Dataset records:
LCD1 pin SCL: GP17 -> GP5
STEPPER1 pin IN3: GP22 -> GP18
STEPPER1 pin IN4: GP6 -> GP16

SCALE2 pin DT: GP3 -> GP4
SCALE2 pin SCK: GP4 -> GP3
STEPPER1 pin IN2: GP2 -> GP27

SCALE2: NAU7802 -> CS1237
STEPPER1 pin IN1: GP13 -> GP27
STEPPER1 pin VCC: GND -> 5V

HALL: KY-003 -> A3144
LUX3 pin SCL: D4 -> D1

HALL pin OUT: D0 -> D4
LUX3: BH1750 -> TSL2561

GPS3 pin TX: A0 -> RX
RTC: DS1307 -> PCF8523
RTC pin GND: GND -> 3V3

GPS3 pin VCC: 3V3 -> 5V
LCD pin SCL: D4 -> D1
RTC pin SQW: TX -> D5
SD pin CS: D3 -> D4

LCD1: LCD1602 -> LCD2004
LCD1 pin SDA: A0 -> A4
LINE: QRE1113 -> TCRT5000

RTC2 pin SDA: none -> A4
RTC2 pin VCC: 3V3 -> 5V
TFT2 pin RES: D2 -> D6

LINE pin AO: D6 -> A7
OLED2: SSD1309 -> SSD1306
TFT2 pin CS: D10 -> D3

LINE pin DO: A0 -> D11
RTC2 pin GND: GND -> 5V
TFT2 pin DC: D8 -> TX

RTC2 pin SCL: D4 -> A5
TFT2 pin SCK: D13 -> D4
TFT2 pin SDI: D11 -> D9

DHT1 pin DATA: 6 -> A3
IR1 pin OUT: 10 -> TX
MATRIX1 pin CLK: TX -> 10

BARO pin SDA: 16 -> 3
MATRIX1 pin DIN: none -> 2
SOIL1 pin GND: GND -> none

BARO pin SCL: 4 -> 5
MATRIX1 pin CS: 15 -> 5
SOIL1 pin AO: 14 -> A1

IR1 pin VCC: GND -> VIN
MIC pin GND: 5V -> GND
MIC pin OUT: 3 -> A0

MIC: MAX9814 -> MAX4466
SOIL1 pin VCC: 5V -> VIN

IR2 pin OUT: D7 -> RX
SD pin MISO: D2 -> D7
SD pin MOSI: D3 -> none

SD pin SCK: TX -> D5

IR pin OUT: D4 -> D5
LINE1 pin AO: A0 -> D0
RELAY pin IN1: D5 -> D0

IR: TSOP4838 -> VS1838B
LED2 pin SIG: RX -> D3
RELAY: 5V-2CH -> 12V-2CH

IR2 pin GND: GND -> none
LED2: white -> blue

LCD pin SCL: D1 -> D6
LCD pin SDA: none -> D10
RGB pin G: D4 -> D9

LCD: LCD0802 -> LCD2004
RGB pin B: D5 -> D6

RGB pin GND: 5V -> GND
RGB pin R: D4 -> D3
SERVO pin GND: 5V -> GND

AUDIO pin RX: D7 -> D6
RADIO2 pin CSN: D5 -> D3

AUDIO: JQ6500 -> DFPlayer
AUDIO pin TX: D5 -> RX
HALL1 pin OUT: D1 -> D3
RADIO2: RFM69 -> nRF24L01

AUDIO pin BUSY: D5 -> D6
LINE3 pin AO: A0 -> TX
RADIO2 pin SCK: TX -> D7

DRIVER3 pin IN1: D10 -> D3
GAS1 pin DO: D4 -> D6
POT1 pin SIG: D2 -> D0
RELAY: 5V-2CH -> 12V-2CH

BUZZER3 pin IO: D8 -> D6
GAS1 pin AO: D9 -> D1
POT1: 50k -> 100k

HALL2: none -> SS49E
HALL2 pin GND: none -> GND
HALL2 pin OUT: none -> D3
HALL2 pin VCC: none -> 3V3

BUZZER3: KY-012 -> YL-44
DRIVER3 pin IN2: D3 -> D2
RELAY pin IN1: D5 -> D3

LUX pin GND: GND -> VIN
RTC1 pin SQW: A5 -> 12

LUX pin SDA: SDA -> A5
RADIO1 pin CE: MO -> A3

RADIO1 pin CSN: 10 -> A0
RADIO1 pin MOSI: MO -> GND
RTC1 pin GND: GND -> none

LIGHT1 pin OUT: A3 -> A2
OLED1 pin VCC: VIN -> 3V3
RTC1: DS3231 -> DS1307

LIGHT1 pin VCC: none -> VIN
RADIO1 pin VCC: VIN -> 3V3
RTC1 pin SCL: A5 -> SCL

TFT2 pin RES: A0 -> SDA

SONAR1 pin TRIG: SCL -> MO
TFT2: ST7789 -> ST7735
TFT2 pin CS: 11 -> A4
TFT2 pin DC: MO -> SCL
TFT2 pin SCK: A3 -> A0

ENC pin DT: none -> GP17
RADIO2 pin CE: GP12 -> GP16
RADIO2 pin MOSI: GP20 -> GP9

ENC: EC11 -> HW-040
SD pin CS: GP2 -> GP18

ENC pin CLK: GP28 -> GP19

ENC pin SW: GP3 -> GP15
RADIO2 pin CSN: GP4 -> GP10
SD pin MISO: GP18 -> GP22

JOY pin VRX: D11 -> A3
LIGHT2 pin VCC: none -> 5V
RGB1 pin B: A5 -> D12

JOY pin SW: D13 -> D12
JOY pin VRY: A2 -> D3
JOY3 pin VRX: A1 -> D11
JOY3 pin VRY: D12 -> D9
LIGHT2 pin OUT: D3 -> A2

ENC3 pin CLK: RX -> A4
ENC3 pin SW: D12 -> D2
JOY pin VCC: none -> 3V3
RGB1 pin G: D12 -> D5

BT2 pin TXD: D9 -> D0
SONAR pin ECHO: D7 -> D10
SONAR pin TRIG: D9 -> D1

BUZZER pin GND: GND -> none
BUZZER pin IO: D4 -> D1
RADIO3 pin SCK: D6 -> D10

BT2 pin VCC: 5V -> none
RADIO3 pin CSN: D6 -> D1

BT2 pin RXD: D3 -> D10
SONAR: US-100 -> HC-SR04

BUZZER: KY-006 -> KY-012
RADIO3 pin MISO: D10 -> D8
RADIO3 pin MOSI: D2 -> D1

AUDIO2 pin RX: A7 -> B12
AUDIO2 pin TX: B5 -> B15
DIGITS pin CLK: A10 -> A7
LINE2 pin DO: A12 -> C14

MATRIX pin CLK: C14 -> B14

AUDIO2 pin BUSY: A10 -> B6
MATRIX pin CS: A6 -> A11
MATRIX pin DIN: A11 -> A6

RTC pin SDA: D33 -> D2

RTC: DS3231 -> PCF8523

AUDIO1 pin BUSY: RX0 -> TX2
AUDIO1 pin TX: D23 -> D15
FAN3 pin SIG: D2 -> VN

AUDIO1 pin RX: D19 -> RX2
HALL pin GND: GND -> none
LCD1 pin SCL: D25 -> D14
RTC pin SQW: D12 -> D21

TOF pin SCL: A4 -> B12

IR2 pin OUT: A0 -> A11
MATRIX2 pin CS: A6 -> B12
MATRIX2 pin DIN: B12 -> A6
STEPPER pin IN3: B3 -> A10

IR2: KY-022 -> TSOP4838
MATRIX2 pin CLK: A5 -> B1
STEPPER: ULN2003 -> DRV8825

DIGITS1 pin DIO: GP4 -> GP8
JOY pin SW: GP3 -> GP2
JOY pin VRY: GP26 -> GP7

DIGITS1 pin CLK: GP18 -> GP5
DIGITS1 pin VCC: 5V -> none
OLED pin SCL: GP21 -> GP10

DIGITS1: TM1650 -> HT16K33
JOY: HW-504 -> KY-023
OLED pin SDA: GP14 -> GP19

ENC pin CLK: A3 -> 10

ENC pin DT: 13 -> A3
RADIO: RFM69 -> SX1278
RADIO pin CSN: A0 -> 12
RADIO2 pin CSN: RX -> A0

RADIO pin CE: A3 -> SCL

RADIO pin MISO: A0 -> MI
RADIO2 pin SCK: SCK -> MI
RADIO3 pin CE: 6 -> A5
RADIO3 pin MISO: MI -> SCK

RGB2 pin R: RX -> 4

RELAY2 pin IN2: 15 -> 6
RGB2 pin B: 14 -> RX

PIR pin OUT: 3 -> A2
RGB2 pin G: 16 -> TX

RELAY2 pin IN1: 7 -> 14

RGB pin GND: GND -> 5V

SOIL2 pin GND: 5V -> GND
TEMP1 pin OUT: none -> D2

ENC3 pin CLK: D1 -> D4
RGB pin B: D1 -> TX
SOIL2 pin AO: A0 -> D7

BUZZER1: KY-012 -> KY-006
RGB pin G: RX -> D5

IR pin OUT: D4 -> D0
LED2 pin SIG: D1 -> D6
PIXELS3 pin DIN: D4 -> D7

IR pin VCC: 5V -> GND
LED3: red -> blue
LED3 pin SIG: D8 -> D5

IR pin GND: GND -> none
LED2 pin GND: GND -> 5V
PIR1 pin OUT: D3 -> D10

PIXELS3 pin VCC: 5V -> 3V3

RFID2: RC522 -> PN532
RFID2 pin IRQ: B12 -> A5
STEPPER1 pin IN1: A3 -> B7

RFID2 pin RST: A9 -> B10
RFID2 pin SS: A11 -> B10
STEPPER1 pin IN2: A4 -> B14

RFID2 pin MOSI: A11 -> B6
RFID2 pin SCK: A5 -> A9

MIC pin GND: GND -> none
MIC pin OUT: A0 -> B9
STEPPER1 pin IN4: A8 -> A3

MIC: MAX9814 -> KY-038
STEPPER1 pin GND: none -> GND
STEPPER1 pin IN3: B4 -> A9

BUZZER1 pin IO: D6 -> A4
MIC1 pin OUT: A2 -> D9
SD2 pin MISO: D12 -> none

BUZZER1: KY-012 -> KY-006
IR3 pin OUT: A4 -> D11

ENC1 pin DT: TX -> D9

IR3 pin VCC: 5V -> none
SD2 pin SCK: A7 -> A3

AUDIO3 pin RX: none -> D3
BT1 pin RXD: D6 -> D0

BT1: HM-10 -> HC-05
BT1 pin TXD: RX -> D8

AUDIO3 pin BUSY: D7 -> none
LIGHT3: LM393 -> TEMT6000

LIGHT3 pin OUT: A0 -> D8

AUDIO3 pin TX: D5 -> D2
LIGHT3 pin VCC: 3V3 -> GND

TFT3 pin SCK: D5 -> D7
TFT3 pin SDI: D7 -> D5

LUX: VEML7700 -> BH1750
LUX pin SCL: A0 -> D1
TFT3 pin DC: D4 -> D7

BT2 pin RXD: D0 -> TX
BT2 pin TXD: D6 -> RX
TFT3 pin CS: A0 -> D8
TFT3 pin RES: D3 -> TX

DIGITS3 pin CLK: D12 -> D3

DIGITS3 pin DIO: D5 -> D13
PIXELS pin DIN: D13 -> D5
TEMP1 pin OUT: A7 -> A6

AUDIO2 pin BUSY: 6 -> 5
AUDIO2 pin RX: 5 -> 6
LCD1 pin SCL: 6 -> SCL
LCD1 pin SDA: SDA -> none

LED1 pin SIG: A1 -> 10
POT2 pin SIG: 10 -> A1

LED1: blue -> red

__Task__.
Lines from the start of the records through the one containing "RADIO1 pin MOSI: MO -> GND" are what should be retyped, exactly and in full, both ends included.

__Exercise response__.
LCD1 pin SCL: GP17 -> GP5
STEPPER1 pin IN3: GP22 -> GP18
STEPPER1 pin IN4: GP6 -> GP16

SCALE2 pin DT: GP3 -> GP4
SCALE2 pin SCK: GP4 -> GP3
STEPPER1 pin IN2: GP2 -> GP27

SCALE2: NAU7802 -> CS1237
STEPPER1 pin IN1: GP13 -> GP27
STEPPER1 pin VCC: GND -> 5V

HALL: KY-003 -> A3144
LUX3 pin SCL: D4 -> D1

HALL pin OUT: D0 -> D4
LUX3: BH1750 -> TSL2561

GPS3 pin TX: A0 -> RX
RTC: DS1307 -> PCF8523
RTC pin GND: GND -> 3V3

GPS3 pin VCC: 3V3 -> 5V
LCD pin SCL: D4 -> D1
RTC pin SQW: TX -> D5
SD pin CS: D3 -> D4

LCD1: LCD1602 -> LCD2004
LCD1 pin SDA: A0 -> A4
LINE: QRE1113 -> TCRT5000

RTC2 pin SDA: none -> A4
RTC2 pin VCC: 3V3 -> 5V
TFT2 pin RES: D2 -> D6

LINE pin AO: D6 -> A7
OLED2: SSD1309 -> SSD1306
TFT2 pin CS: D10 -> D3

LINE pin DO: A0 -> D11
RTC2 pin GND: GND -> 5V
TFT2 pin DC: D8 -> TX

RTC2 pin SCL: D4 -> A5
TFT2 pin SCK: D13 -> D4
TFT2 pin SDI: D11 -> D9

DHT1 pin DATA: 6 -> A3
IR1 pin OUT: 10 -> TX
MATRIX1 pin CLK: TX -> 10

BARO pin SDA: 16 -> 3
MATRIX1 pin DIN: none -> 2
SOIL1 pin GND: GND -> none

BARO pin SCL: 4 -> 5
MATRIX1 pin CS: 15 -> 5
SOIL1 pin AO: 14 -> A1

IR1 pin VCC: GND -> VIN
MIC pin GND: 5V -> GND
MIC pin OUT: 3 -> A0

MIC: MAX9814 -> MAX4466
SOIL1 pin VCC: 5V -> VIN

IR2 pin OUT: D7 -> RX
SD pin MISO: D2 -> D7
SD pin MOSI: D3 -> none

SD pin SCK: TX -> D5

IR pin OUT: D4 -> D5
LINE1 pin AO: A0 -> D0
RELAY pin IN1: D5 -> D0

IR: TSOP4838 -> VS1838B
LED2 pin SIG: RX -> D3
RELAY: 5V-2CH -> 12V-2CH

IR2 pin GND: GND -> none
LED2: white -> blue

LCD pin SCL: D1 -> D6
LCD pin SDA: none -> D10
RGB pin G: D4 -> D9

LCD: LCD0802 -> LCD2004
RGB pin B: D5 -> D6

RGB pin GND: 5V -> GND
RGB pin R: D4 -> D3
SERVO pin GND: 5V -> GND

AUDIO pin RX: D7 -> D6
RADIO2 pin CSN: D5 -> D3

AUDIO: JQ6500 -> DFPlayer
AUDIO pin TX: D5 -> RX
HALL1 pin OUT: D1 -> D3
RADIO2: RFM69 -> nRF24L01

AUDIO pin BUSY: D5 -> D6
LINE3 pin AO: A0 -> TX
RADIO2 pin SCK: TX -> D7

DRIVER3 pin IN1: D10 -> D3
GAS1 pin DO: D4 -> D6
POT1 pin SIG: D2 -> D0
RELAY: 5V-2CH -> 12V-2CH

BUZZER3 pin IO: D8 -> D6
GAS1 pin AO: D9 -> D1
POT1: 50k -> 100k

HALL2: none -> SS49E
HALL2 pin GND: none -> GND
HALL2 pin OUT: none -> D3
HALL2 pin VCC: none -> 3V3

BUZZER3: KY-012 -> YL-44
DRIVER3 pin IN2: D3 -> D2
RELAY pin IN1: D5 -> D3

LUX pin GND: GND -> VIN
RTC1 pin SQW: A5 -> 12

LUX pin SDA: SDA -> A5
RADIO1 pin CE: MO -> A3

RADIO1 pin CSN: 10 -> A0
RADIO1 pin MOSI: MO -> GND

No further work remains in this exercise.